INSTRUCTIONS TO FOLLOW:
Your answer should be a single number: the count of lines in the entries below that contain "right".

(Data records)
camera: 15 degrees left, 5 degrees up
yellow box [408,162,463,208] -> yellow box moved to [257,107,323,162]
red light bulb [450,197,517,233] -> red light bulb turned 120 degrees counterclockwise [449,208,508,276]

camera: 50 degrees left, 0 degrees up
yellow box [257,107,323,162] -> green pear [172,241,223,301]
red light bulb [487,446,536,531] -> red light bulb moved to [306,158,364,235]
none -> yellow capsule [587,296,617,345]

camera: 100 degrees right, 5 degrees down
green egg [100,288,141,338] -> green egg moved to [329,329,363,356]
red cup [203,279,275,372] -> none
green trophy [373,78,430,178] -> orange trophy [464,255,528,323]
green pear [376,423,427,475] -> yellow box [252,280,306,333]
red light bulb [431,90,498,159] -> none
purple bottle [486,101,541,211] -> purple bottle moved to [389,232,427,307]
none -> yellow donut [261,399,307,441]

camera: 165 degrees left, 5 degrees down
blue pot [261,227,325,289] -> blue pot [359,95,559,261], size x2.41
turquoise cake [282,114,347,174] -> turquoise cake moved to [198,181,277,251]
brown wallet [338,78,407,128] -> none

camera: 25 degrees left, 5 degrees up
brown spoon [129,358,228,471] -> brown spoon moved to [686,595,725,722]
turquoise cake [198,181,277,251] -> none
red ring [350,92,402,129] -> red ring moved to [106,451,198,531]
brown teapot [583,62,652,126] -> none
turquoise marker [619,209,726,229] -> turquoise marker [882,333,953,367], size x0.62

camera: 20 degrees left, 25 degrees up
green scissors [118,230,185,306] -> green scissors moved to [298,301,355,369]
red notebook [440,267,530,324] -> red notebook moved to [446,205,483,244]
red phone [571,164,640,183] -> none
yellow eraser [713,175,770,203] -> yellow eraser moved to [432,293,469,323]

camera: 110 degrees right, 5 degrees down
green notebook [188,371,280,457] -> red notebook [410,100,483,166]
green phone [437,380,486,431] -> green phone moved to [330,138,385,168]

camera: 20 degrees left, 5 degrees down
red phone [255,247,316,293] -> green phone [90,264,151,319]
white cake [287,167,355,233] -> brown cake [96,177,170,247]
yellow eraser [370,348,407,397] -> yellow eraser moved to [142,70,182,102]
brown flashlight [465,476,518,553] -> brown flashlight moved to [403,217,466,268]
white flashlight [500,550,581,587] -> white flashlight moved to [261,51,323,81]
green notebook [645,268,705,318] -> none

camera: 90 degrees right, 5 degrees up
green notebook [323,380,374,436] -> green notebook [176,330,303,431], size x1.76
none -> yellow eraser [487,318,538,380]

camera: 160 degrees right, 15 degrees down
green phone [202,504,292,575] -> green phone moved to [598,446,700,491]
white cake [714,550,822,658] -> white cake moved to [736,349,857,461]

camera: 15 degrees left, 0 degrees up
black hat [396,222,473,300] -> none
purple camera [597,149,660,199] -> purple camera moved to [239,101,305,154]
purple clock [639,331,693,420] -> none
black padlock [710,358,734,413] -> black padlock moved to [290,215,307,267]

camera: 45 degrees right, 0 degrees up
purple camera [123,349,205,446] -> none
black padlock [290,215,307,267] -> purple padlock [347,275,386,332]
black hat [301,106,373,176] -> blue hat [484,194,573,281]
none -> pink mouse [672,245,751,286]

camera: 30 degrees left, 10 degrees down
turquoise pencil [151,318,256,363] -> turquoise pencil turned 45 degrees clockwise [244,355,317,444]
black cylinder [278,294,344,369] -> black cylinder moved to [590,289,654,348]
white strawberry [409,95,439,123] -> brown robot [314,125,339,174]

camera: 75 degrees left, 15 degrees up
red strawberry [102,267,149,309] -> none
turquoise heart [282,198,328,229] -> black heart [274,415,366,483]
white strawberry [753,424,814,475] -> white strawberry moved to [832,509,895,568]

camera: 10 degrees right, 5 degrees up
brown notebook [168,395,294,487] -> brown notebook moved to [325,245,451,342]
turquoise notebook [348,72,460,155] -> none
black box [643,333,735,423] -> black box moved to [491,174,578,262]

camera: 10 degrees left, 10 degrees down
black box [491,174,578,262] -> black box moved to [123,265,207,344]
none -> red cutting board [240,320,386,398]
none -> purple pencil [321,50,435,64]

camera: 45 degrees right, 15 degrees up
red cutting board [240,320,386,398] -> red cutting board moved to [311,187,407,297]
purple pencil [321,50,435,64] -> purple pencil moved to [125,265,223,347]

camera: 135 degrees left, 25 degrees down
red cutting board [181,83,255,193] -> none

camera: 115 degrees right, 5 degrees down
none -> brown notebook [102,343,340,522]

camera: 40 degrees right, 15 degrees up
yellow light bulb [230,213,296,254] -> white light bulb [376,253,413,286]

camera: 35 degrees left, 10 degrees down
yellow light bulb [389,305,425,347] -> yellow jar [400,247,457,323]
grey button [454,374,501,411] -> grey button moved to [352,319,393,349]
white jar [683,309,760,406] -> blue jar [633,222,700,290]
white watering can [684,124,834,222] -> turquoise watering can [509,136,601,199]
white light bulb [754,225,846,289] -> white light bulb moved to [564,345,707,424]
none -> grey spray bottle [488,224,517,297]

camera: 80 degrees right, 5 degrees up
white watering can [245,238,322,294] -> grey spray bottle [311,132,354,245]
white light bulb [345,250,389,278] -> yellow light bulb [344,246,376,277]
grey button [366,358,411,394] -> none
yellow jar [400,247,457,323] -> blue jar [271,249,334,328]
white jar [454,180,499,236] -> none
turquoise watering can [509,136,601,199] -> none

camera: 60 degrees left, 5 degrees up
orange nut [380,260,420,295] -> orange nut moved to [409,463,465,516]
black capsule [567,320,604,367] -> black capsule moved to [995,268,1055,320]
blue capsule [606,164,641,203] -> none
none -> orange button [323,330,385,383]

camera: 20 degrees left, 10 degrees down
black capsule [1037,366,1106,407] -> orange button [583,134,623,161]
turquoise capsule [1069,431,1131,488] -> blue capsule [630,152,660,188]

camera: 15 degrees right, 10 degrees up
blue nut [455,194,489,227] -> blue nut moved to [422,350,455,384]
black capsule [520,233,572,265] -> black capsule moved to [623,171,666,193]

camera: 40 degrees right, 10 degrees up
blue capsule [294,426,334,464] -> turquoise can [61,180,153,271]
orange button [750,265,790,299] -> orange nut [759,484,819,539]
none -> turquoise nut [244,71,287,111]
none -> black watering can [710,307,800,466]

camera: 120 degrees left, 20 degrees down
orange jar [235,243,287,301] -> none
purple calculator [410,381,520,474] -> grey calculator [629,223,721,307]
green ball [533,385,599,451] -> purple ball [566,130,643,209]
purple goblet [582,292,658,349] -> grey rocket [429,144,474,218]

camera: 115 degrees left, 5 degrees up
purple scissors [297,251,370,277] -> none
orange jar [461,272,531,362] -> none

EXPECTED ANSWER:
12